[SUPPLIED DATA — start]

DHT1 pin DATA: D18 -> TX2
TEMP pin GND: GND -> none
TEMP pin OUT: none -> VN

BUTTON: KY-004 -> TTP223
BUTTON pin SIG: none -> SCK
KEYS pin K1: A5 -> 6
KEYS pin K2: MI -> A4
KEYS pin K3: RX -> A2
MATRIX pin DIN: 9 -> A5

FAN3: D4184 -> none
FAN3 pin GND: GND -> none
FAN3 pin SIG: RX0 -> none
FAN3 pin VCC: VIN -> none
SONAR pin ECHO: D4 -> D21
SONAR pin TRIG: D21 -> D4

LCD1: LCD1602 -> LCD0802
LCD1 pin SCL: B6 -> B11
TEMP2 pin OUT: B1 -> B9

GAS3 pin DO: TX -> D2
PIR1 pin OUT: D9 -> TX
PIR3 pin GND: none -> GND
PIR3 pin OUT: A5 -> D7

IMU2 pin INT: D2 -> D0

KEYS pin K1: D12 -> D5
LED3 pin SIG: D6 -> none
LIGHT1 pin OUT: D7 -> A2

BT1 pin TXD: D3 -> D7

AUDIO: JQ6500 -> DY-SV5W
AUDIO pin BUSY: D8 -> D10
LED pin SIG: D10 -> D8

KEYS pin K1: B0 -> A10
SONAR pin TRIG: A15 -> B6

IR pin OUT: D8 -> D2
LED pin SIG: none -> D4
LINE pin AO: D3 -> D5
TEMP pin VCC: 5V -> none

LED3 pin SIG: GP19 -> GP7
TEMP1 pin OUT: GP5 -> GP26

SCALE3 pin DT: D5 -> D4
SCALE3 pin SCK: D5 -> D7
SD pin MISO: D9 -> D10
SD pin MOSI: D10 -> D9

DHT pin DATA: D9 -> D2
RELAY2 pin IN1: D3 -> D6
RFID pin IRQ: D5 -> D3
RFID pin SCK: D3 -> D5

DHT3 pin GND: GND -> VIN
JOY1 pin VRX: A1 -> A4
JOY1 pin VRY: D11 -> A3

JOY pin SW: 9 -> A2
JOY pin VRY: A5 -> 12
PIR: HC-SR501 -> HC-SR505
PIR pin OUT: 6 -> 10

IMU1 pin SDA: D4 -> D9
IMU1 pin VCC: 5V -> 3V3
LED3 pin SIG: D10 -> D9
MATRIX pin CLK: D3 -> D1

[SUPPLIED DATA — finish]

▶ **WHAT THE TASK ASKS**: Show the lines of the records that contain the word "AUDIO".

▶ **SOLUTION FOR THIS PROBLEM**:
AUDIO: JQ6500 -> DY-SV5W
AUDIO pin BUSY: D8 -> D10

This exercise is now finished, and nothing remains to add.